Every line in the records below with the string "VCELL" needs to be copied out.

[Opening INFORMATION section]

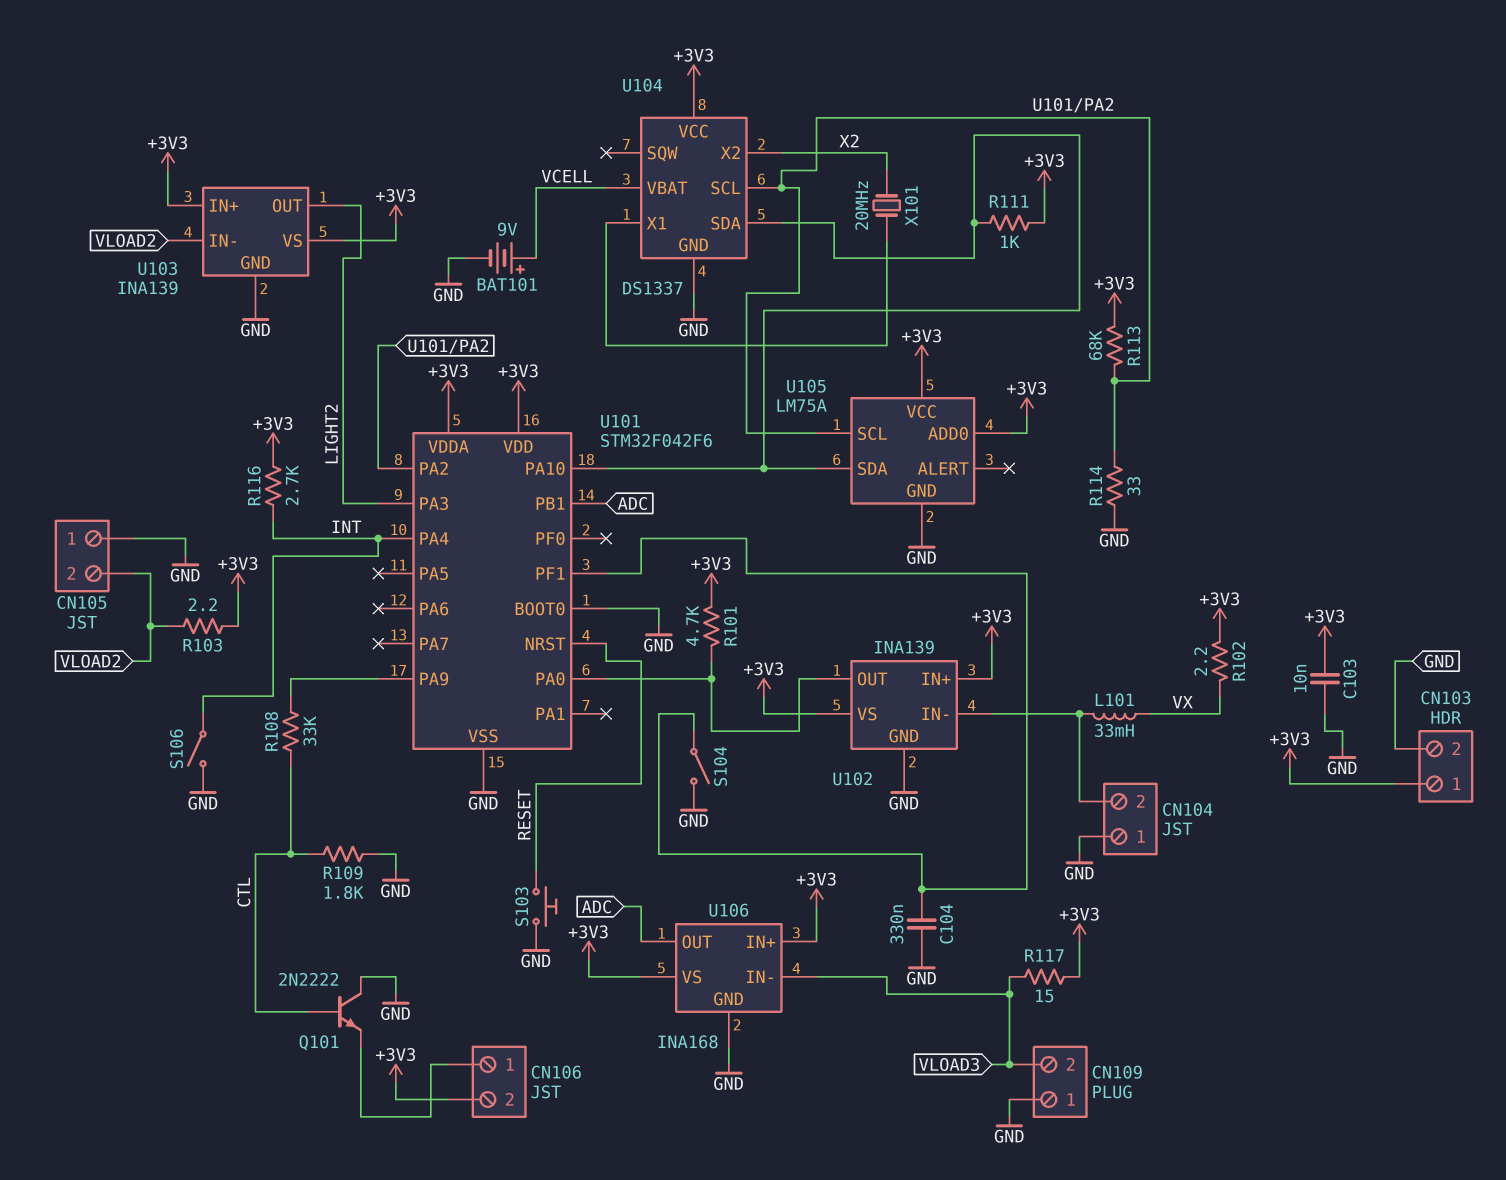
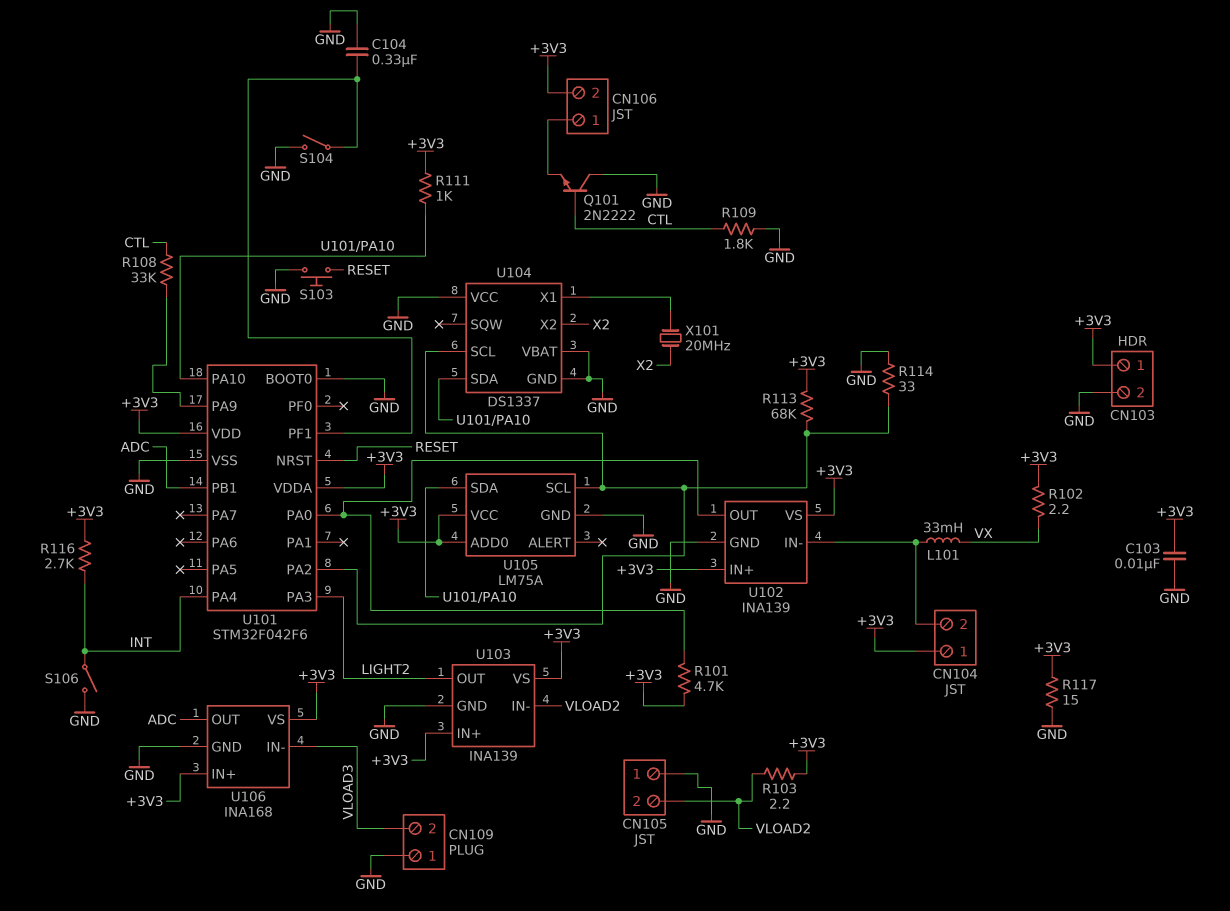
BAT101: 9V (plus VCELL, minus GND) -> none
CN104 pin 1: GND -> +3V3
R117: 15 (+3V3, VLOAD3) -> 15 (+3V3, GND)
U104 pin VBAT: VCELL -> GND
U104 pin VCC: +3V3 -> GND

[Closing INFORMATION section]

§ SOLUTION FOR THIS EXERCISE
BAT101: 9V (plus VCELL, minus GND) -> none
U104 pin VBAT: VCELL -> GND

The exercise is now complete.